BEGIN
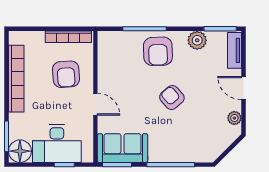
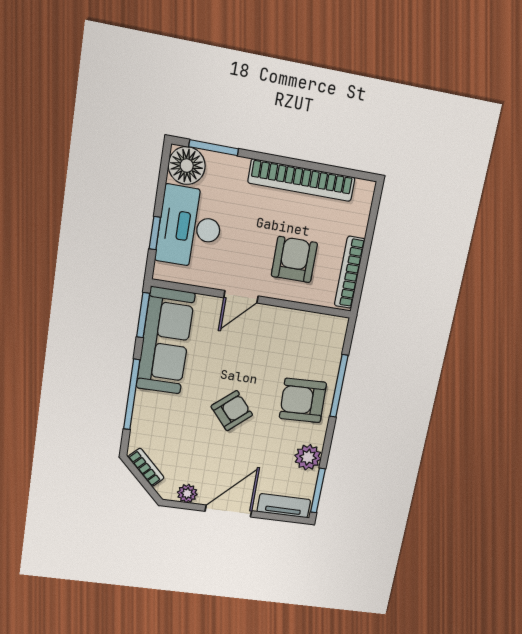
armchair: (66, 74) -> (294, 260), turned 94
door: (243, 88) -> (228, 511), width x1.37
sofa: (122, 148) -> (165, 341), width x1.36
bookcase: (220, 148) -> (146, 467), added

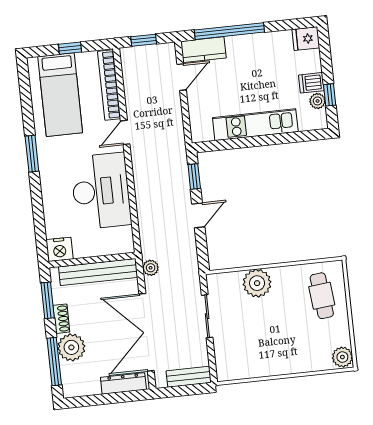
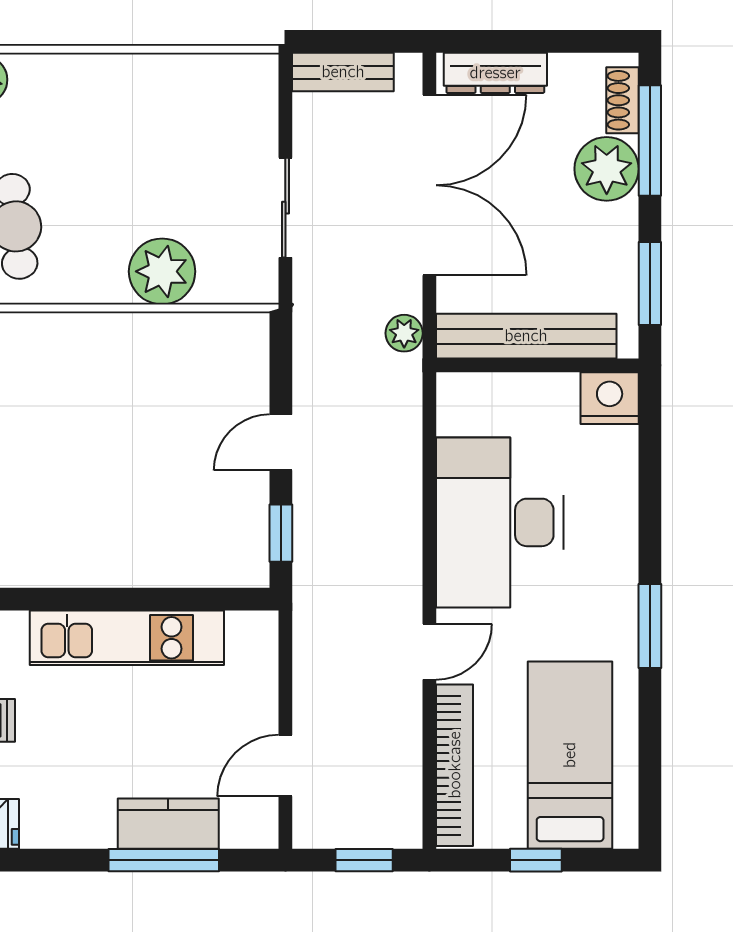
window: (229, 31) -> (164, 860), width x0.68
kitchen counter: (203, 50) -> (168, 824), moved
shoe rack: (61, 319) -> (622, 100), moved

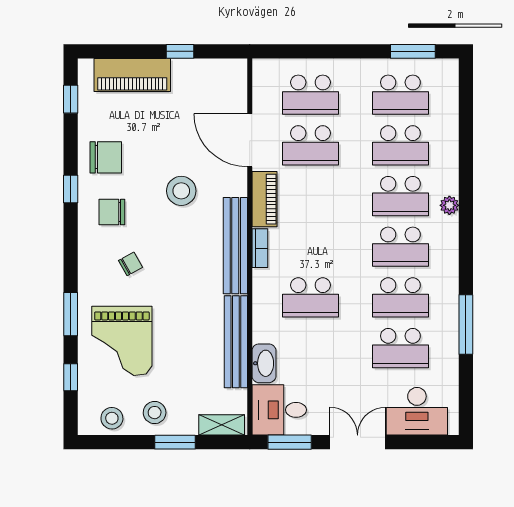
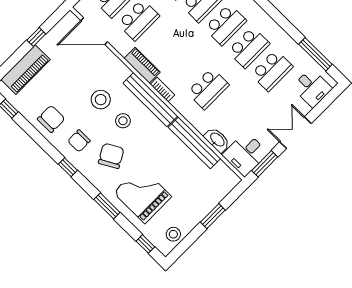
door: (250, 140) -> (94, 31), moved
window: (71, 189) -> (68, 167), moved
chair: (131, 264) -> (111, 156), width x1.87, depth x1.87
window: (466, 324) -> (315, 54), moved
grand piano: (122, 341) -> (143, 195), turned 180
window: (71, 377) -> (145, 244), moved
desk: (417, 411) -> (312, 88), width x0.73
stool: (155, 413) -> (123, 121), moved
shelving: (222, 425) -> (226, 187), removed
END
__Activity__
Where the line containing "kitchen counter: (203, 50)" appears in the entries above, start there and set down every line exactly through the last one, inclusive; omit pictures.

__Response__
kitchen counter: (203, 50) -> (168, 824), moved
shoe rack: (61, 319) -> (622, 100), moved

door: (250, 140) -> (94, 31), moved
window: (71, 189) -> (68, 167), moved
chair: (131, 264) -> (111, 156), width x1.87, depth x1.87
window: (466, 324) -> (315, 54), moved
grand piano: (122, 341) -> (143, 195), turned 180
window: (71, 377) -> (145, 244), moved
desk: (417, 411) -> (312, 88), width x0.73
stool: (155, 413) -> (123, 121), moved
shelving: (222, 425) -> (226, 187), removed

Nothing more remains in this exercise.